= THE TASK =
Give back, word for word, only the lines from the opening of the records through the one with "pink 1x1 tile [319,69,375,113] -> none". Pictures stay out.

= THE DATA =
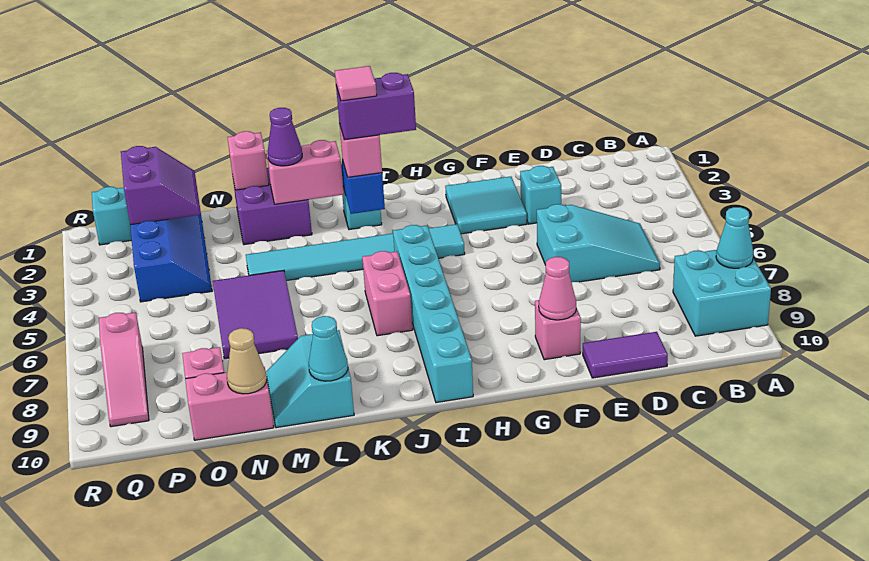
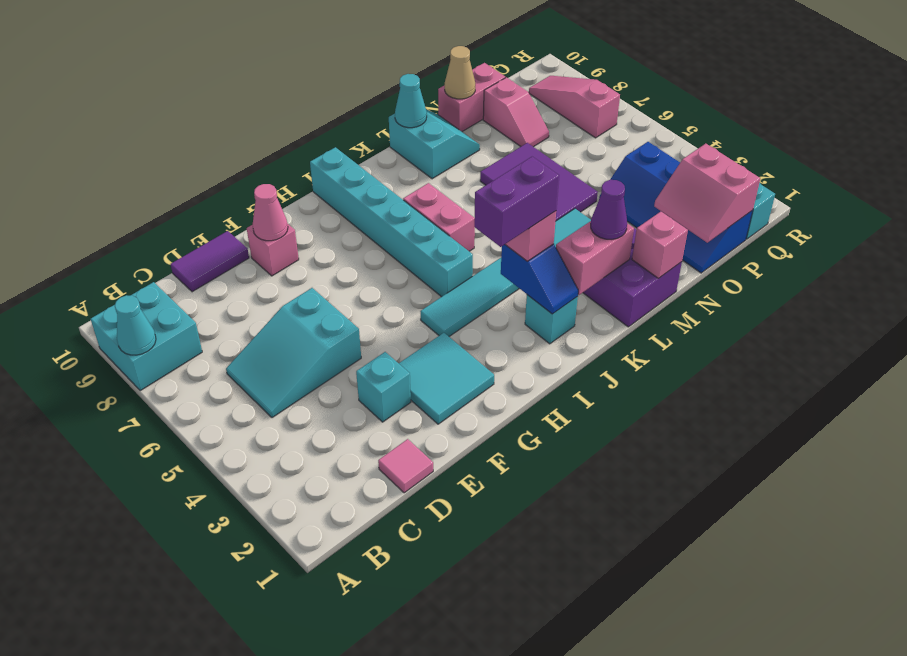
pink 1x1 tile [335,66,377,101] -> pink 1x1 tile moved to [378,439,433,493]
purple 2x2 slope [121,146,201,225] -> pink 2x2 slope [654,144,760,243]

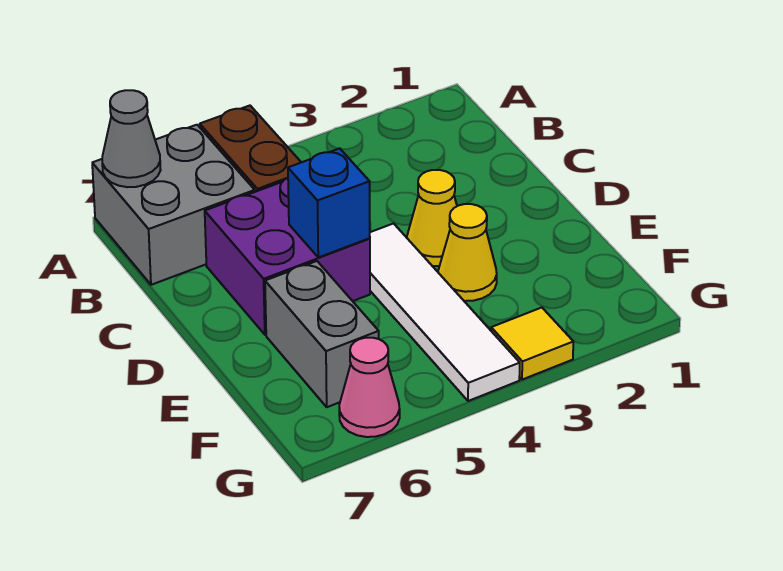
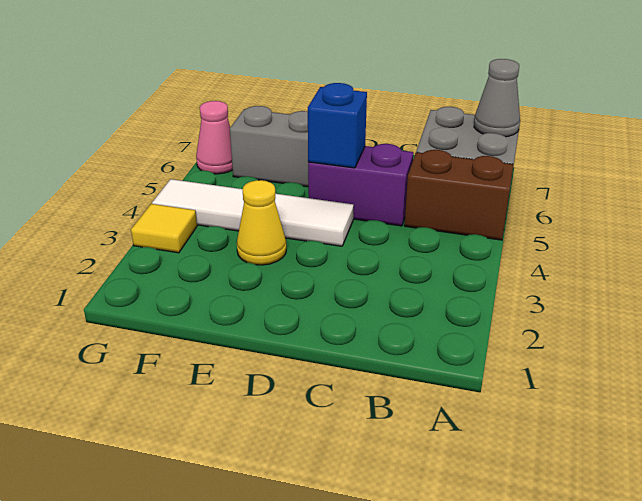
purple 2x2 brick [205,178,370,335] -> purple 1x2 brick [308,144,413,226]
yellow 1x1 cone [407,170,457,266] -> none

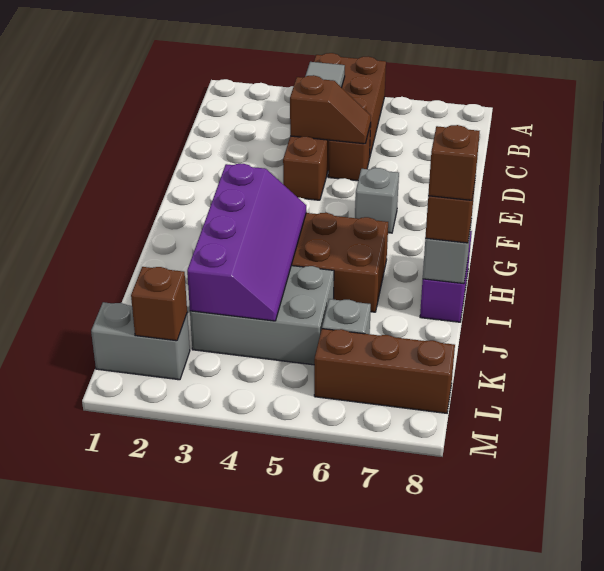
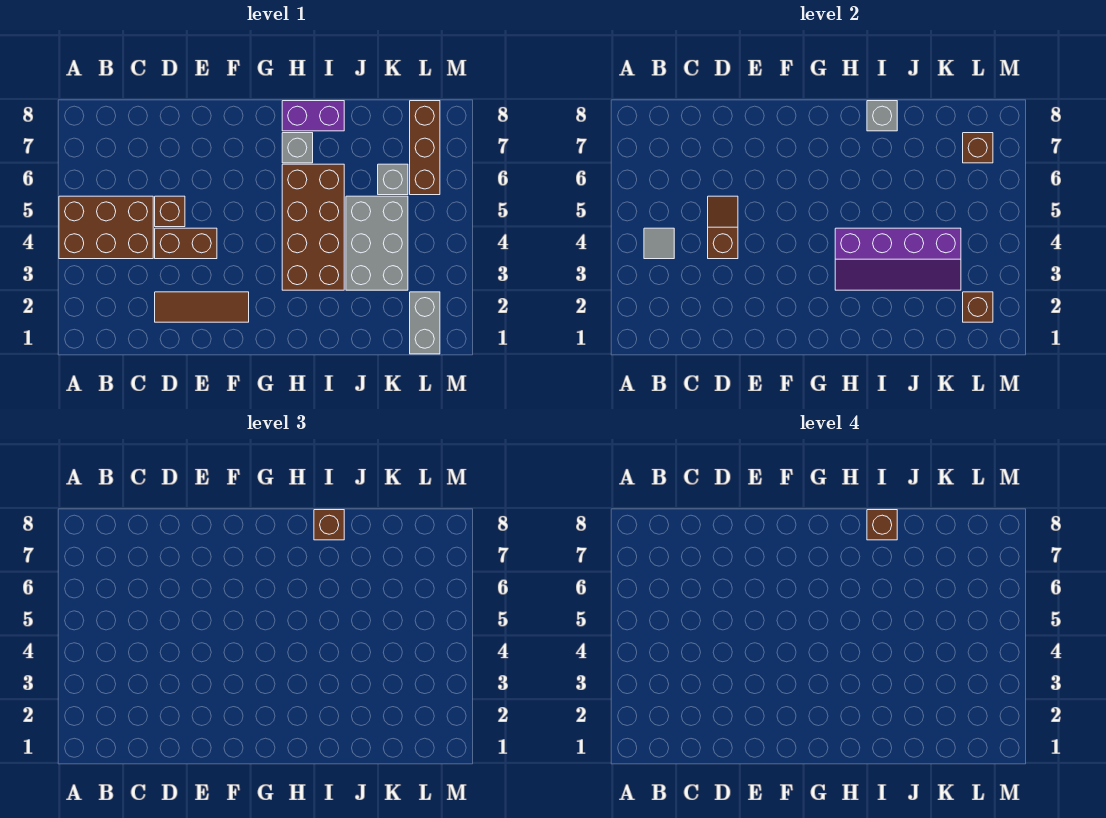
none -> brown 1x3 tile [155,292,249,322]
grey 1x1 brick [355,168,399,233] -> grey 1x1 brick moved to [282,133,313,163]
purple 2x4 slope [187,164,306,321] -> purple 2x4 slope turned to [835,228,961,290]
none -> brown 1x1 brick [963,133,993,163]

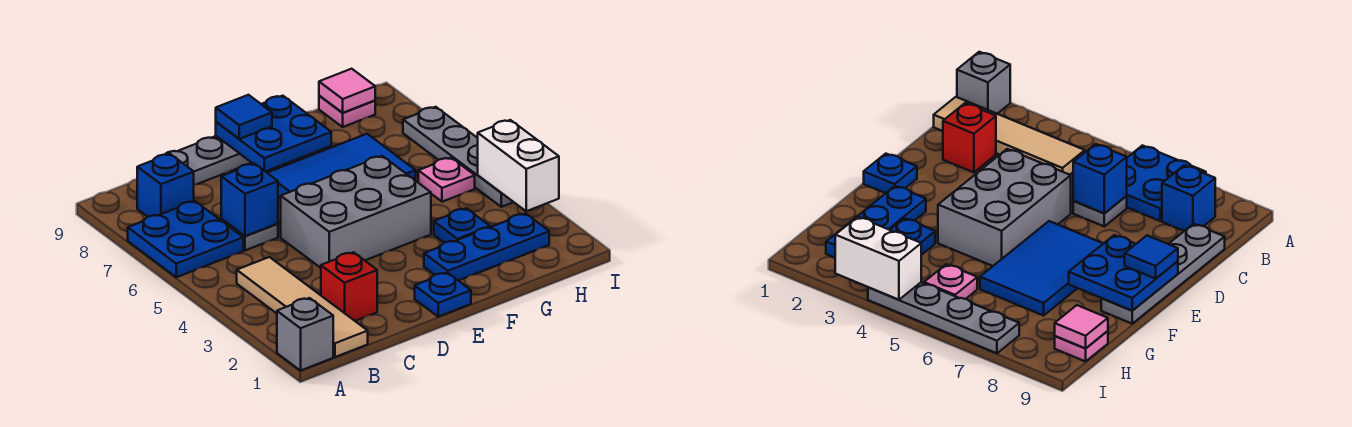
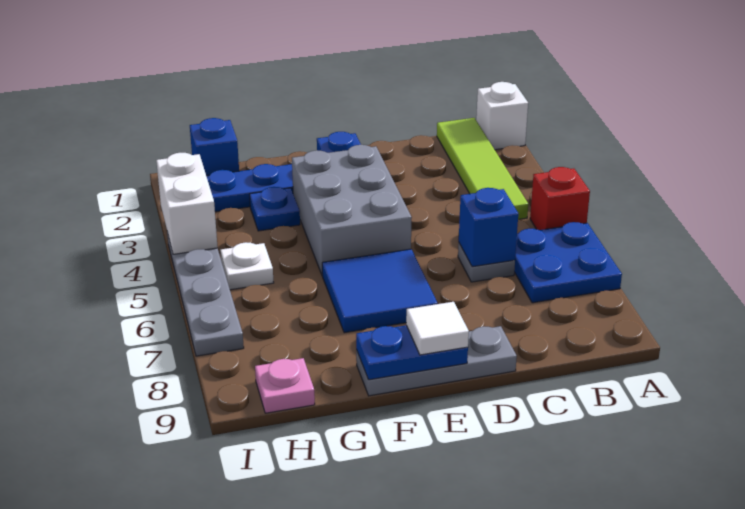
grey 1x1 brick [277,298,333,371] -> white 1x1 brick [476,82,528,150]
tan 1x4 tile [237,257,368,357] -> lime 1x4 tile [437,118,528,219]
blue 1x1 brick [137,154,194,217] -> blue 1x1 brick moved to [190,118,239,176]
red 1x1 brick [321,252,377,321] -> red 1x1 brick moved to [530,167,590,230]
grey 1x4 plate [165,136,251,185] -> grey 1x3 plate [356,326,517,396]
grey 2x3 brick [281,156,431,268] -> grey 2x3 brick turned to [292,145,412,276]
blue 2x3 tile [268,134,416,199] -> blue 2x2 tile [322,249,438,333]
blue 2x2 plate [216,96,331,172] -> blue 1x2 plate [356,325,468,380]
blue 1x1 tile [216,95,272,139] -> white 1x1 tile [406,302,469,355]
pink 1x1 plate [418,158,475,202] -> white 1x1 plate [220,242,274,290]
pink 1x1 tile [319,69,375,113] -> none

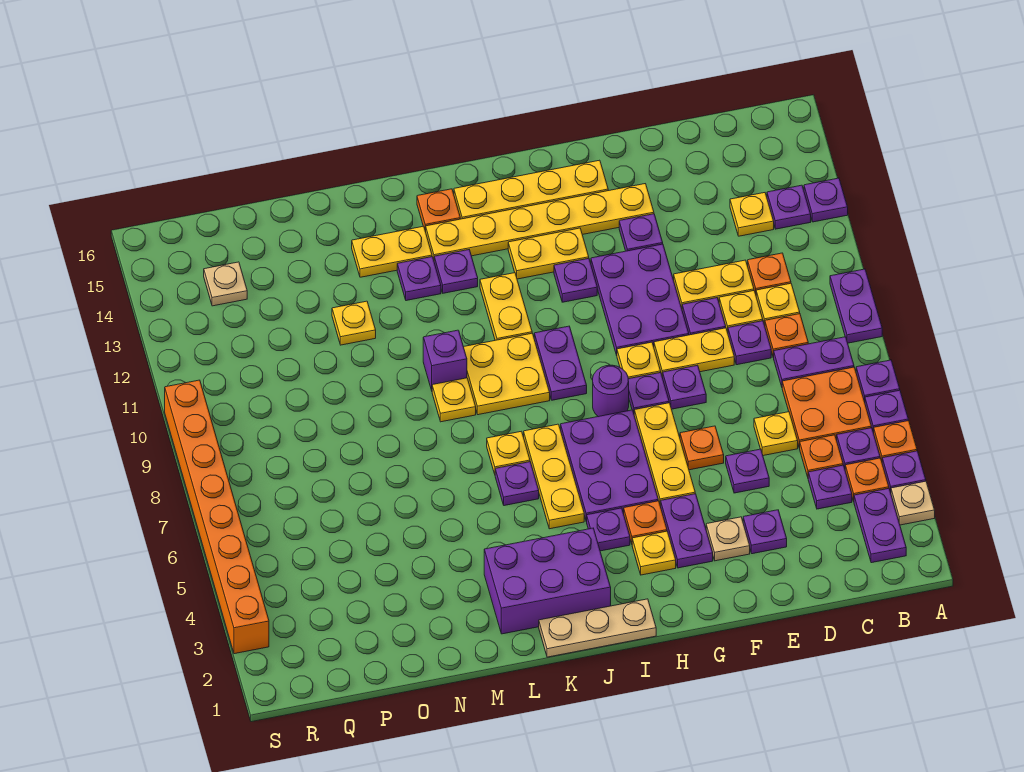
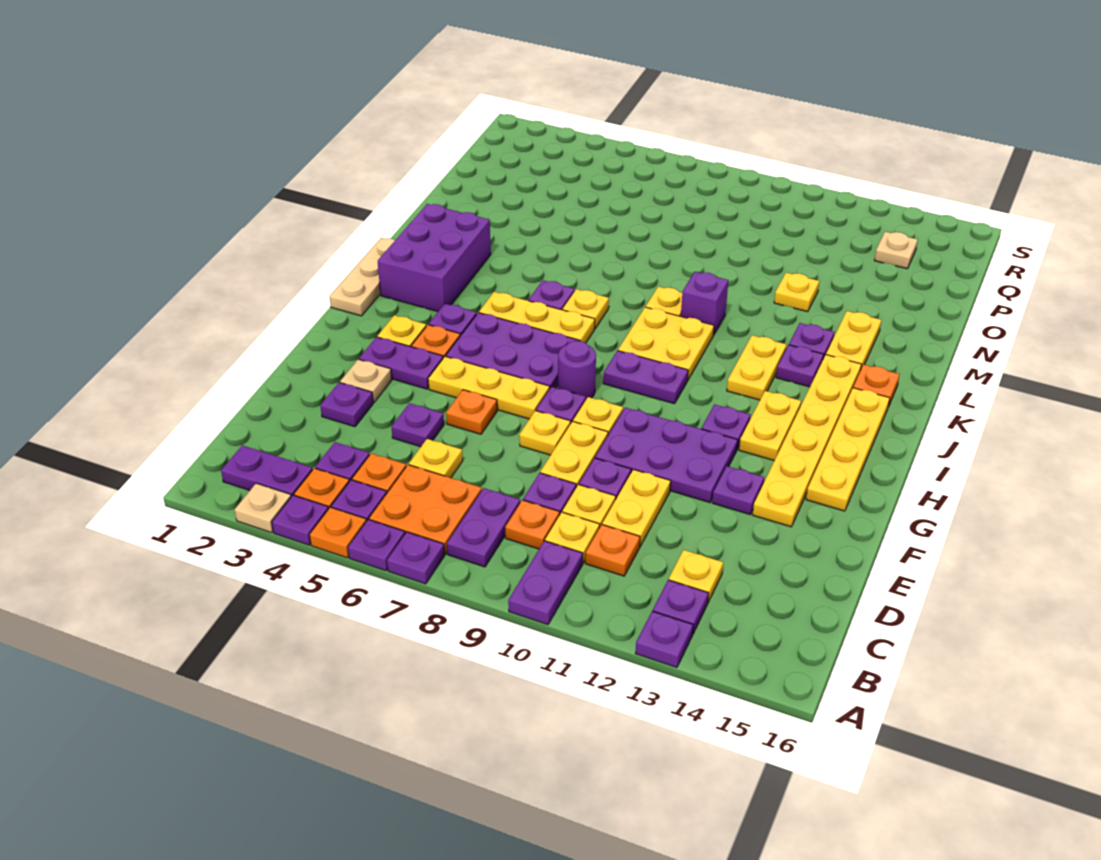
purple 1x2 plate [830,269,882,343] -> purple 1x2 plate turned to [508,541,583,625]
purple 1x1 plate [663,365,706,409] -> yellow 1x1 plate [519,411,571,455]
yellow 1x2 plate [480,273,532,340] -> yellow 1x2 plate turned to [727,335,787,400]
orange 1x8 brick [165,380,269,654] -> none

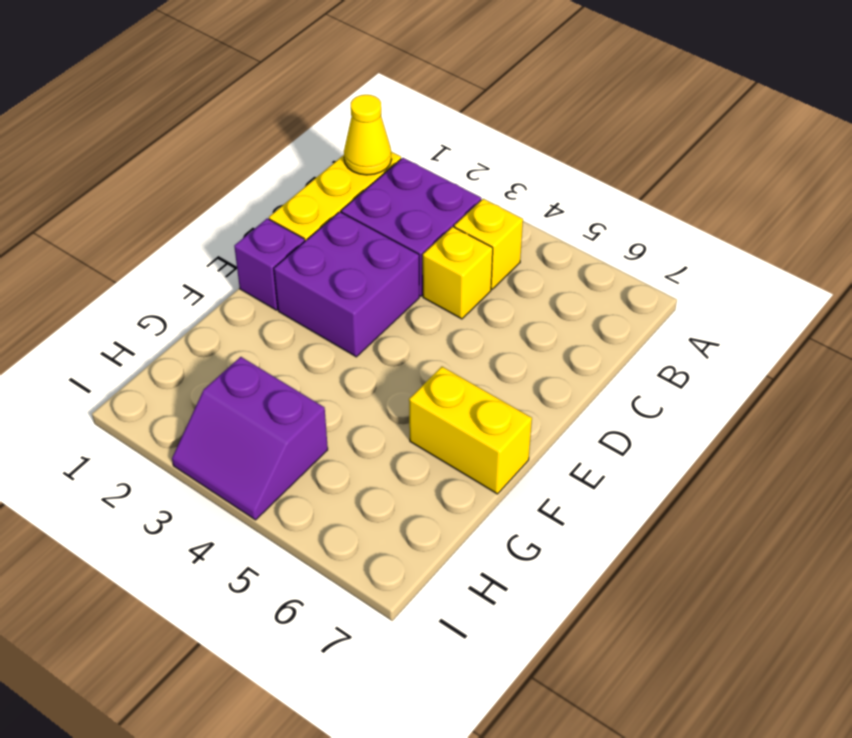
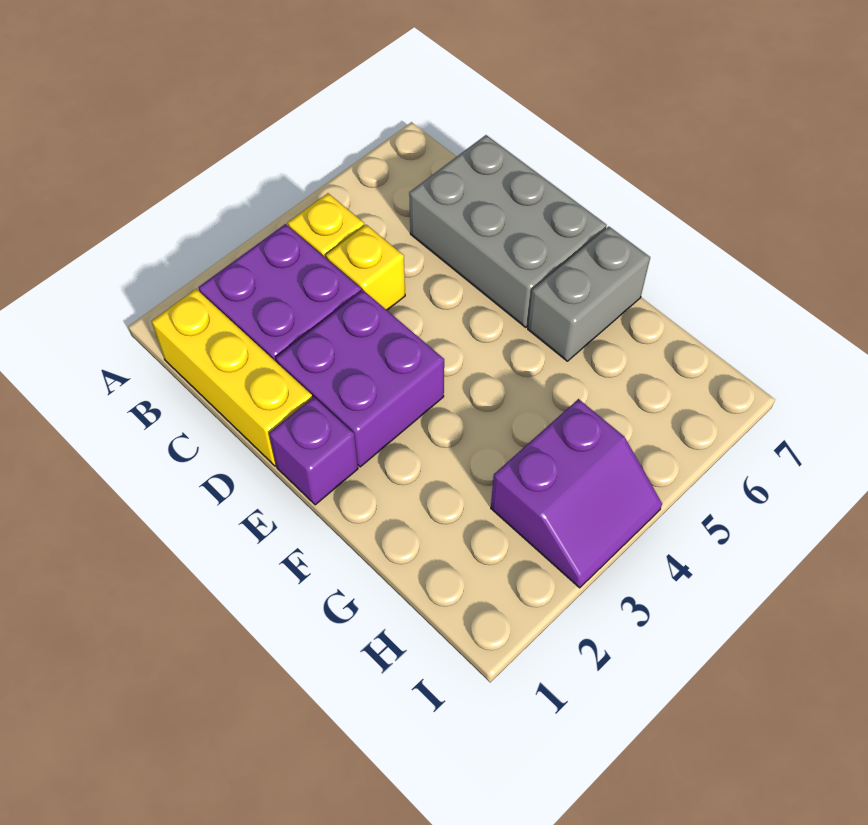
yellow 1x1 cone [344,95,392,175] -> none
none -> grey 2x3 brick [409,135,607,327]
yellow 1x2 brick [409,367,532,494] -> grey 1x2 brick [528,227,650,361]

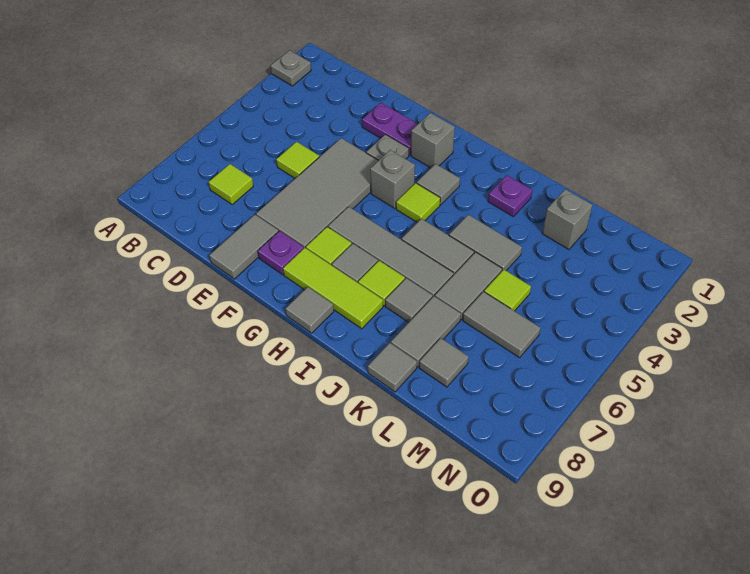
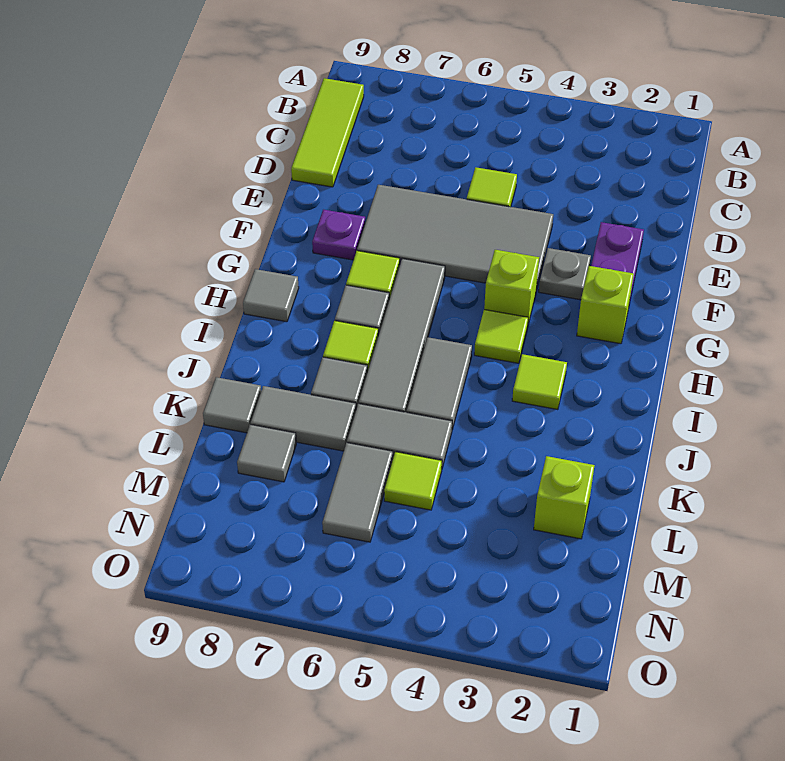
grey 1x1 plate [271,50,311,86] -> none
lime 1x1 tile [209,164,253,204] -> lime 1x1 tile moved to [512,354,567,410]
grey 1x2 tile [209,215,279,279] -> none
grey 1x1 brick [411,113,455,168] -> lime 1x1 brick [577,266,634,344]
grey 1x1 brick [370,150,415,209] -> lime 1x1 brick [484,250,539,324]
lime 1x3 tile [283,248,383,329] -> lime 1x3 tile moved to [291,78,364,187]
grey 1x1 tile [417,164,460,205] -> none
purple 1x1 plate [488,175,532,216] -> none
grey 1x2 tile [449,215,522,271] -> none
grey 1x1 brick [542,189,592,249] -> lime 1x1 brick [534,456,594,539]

= TASK SOLUTION =
pink 1x1 tile [335,66,377,101] -> pink 1x1 tile moved to [378,439,433,493]
purple 2x2 slope [121,146,201,225] -> pink 2x2 slope [654,144,760,243]

purple 2x2 brick [205,178,370,335] -> purple 1x2 brick [308,144,413,226]
yellow 1x1 cone [407,170,457,266] -> none

none -> brown 1x3 tile [155,292,249,322]
grey 1x1 brick [355,168,399,233] -> grey 1x1 brick moved to [282,133,313,163]
purple 2x4 slope [187,164,306,321] -> purple 2x4 slope turned to [835,228,961,290]
none -> brown 1x1 brick [963,133,993,163]

grey 1x1 brick [277,298,333,371] -> white 1x1 brick [476,82,528,150]
tan 1x4 tile [237,257,368,357] -> lime 1x4 tile [437,118,528,219]
blue 1x1 brick [137,154,194,217] -> blue 1x1 brick moved to [190,118,239,176]
red 1x1 brick [321,252,377,321] -> red 1x1 brick moved to [530,167,590,230]
grey 1x4 plate [165,136,251,185] -> grey 1x3 plate [356,326,517,396]
grey 2x3 brick [281,156,431,268] -> grey 2x3 brick turned to [292,145,412,276]
blue 2x3 tile [268,134,416,199] -> blue 2x2 tile [322,249,438,333]
blue 2x2 plate [216,96,331,172] -> blue 1x2 plate [356,325,468,380]
blue 1x1 tile [216,95,272,139] -> white 1x1 tile [406,302,469,355]
pink 1x1 plate [418,158,475,202] -> white 1x1 plate [220,242,274,290]
pink 1x1 tile [319,69,375,113] -> none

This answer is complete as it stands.